### AIM OF THE TASK:
Set down all of the entries word for word, omitting the images they contain.

### DATA SHOWN:

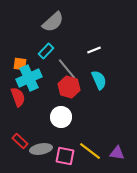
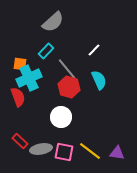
white line: rotated 24 degrees counterclockwise
pink square: moved 1 px left, 4 px up
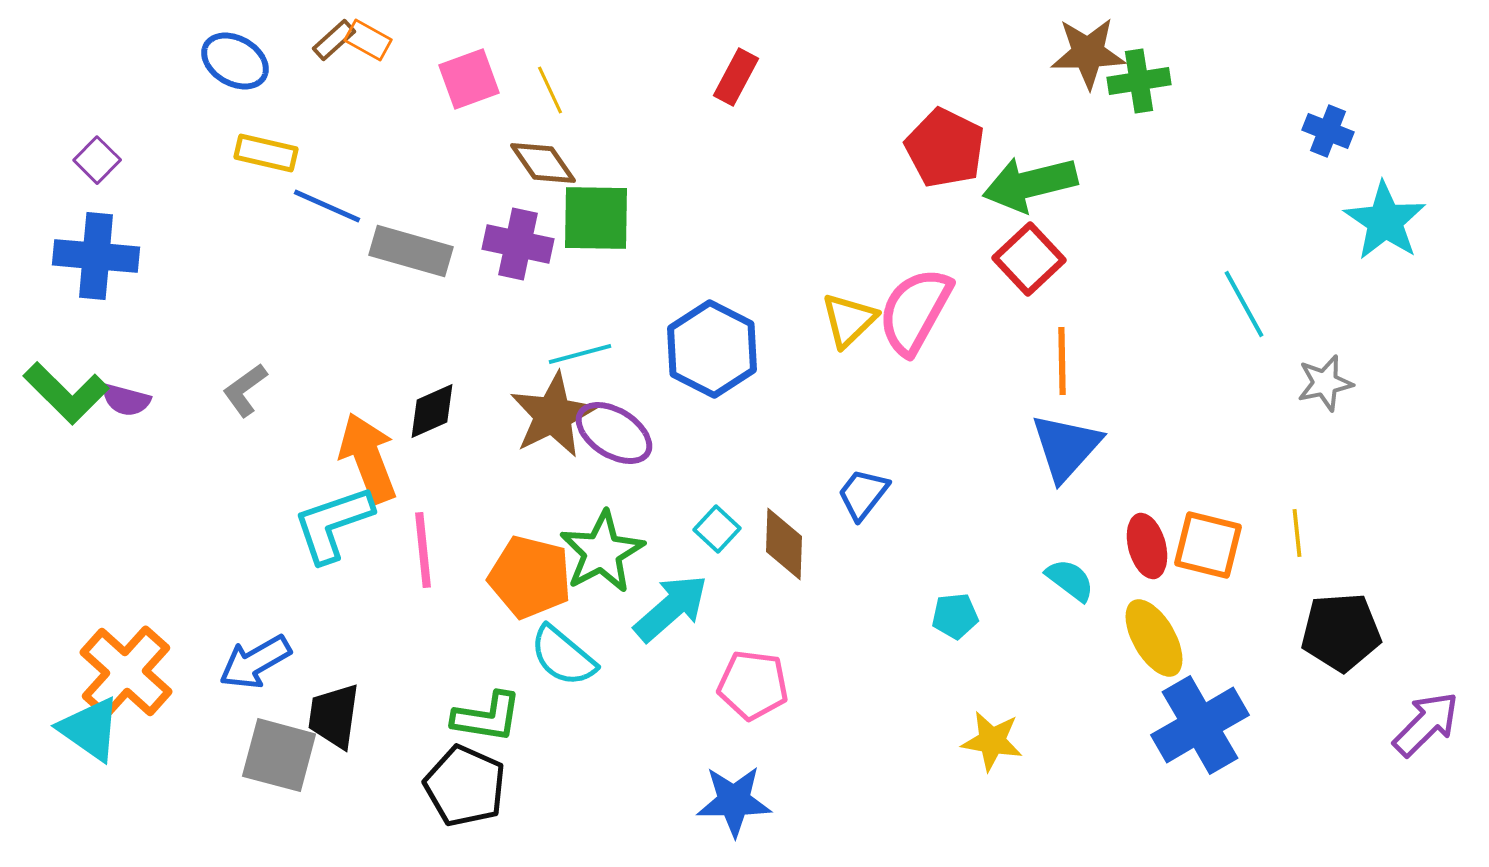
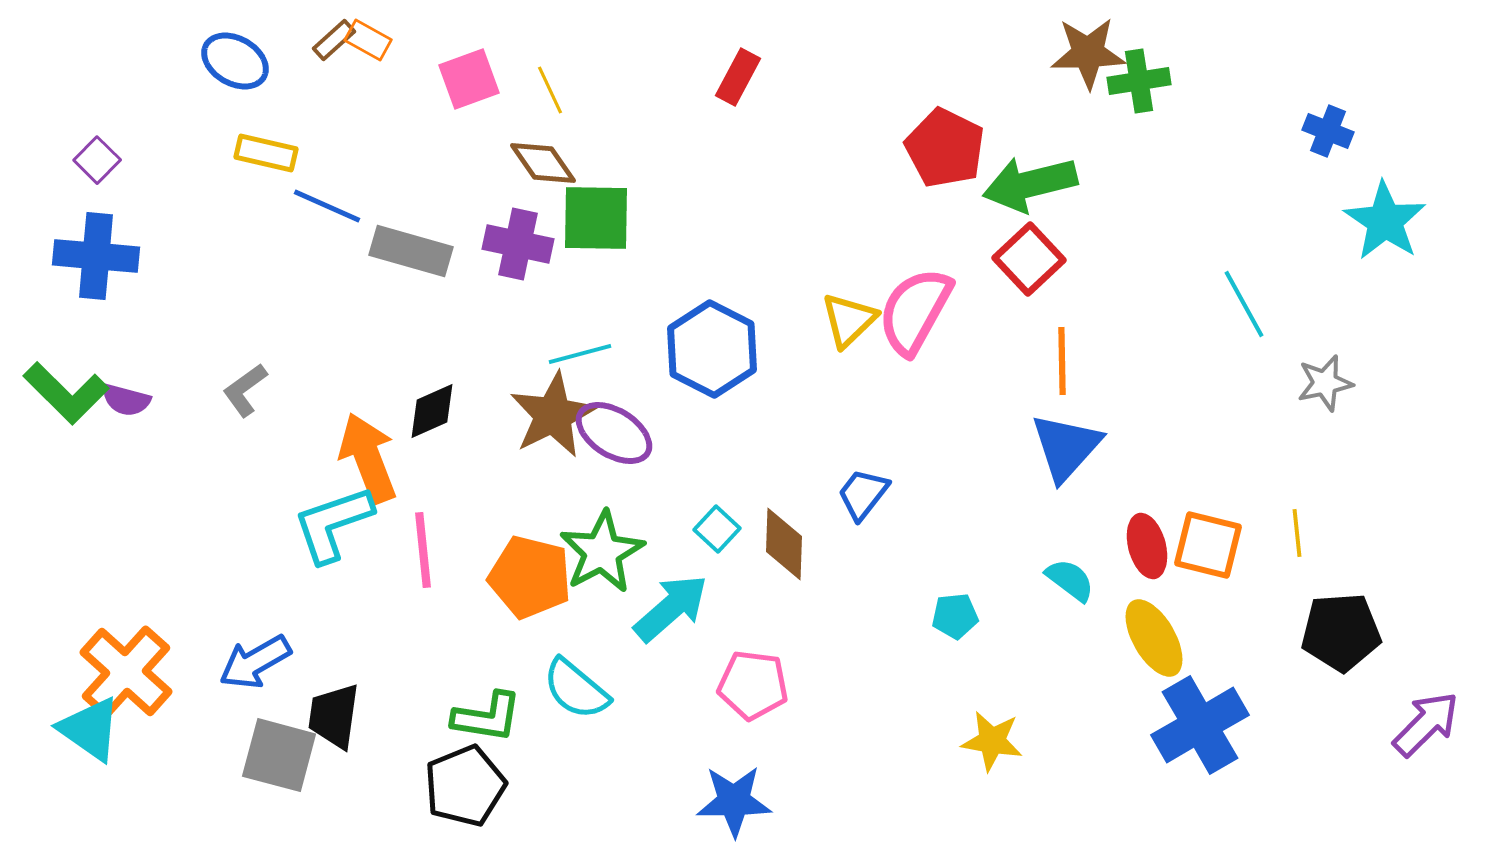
red rectangle at (736, 77): moved 2 px right
cyan semicircle at (563, 656): moved 13 px right, 33 px down
black pentagon at (465, 786): rotated 26 degrees clockwise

### FINAL ANSWER:
white line: rotated 24 degrees counterclockwise
pink square: moved 1 px left, 4 px up
red rectangle at (736, 77): moved 2 px right
cyan semicircle at (563, 656): moved 13 px right, 33 px down
black pentagon at (465, 786): rotated 26 degrees clockwise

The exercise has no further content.